Work item:
Using the records below, transcribe word for word the stretch from the line that contains "repainted | śrubokręt" through the line that contains "repainted | budzik", both end lines included, and nothing else.

Spatial reasoning data:
Content starts

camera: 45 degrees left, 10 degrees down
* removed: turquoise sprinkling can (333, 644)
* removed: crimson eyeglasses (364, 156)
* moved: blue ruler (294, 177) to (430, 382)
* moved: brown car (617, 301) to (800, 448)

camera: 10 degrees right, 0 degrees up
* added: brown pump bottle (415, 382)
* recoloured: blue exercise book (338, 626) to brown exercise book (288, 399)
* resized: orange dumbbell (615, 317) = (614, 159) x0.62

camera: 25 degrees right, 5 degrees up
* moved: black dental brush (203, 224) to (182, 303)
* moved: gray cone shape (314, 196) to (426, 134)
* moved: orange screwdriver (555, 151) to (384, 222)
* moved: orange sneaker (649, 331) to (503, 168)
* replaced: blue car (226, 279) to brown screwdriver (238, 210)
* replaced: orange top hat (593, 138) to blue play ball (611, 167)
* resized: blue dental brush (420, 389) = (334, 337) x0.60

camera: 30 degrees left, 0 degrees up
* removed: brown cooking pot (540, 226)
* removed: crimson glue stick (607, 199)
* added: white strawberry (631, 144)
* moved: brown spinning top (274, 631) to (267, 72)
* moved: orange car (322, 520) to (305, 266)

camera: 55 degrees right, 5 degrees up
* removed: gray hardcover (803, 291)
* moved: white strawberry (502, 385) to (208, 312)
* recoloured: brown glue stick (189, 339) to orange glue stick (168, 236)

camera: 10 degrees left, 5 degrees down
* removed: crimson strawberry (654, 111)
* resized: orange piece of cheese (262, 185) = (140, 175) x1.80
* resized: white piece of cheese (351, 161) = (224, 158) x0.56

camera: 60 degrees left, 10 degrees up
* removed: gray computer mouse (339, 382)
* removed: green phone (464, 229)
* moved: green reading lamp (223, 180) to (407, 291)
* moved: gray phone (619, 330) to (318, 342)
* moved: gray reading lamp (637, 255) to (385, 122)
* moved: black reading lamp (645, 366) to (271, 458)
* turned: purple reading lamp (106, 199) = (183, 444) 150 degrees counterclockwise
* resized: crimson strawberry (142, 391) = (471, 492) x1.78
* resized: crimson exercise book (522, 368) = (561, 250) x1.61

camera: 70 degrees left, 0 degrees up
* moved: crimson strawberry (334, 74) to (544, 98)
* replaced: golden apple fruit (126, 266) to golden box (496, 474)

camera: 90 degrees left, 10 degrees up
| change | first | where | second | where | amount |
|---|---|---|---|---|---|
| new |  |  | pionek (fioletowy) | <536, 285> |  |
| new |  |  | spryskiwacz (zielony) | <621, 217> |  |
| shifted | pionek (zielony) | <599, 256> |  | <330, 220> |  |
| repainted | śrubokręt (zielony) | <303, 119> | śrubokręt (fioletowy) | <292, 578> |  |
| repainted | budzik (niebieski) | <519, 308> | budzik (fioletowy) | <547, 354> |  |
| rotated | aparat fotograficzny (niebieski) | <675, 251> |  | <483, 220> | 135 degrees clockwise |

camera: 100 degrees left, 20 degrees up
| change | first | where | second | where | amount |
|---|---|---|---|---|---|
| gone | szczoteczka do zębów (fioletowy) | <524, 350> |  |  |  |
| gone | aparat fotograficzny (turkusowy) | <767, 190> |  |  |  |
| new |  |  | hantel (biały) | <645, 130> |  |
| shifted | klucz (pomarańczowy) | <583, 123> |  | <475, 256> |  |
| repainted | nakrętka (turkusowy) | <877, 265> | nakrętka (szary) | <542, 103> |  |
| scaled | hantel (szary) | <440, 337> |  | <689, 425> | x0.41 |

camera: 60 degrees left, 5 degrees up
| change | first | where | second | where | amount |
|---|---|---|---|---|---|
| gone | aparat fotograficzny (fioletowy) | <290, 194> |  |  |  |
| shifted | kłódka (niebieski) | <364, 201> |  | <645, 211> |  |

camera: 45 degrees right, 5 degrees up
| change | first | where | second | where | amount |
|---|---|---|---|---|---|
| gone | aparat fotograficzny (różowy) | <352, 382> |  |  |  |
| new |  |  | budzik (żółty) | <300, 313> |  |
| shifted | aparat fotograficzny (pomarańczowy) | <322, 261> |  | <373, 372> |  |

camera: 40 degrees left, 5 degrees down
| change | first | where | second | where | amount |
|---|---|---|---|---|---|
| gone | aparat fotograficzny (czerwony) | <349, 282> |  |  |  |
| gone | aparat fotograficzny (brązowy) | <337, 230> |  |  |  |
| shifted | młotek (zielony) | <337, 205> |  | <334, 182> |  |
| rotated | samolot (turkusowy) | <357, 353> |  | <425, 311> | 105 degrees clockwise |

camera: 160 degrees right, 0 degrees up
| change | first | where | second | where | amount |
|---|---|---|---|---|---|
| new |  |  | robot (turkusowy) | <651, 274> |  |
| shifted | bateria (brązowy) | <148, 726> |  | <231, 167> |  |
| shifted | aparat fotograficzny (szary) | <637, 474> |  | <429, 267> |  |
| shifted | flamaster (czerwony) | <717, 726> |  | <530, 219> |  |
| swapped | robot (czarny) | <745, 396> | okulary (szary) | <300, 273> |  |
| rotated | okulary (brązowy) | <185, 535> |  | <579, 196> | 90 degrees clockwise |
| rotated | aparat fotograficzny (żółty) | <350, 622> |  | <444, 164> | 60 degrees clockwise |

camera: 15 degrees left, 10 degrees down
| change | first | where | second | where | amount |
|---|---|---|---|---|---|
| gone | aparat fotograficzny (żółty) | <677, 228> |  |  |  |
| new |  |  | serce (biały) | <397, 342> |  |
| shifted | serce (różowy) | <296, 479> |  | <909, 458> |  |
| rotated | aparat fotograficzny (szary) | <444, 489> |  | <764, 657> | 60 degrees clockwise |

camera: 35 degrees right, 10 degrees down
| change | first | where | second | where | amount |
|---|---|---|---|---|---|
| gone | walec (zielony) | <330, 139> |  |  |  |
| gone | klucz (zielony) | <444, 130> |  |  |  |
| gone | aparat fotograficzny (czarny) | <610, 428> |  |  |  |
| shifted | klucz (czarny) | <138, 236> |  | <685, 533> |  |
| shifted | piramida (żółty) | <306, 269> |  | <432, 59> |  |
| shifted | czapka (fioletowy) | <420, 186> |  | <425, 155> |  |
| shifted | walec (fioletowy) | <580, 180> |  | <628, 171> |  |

Content ends

Answer space:
| repainted | śrubokręt (zielony) | <303, 119> | śrubokręt (fioletowy) | <292, 578> |  |
| repainted | budzik (niebieski) | <519, 308> | budzik (fioletowy) | <547, 354> |  |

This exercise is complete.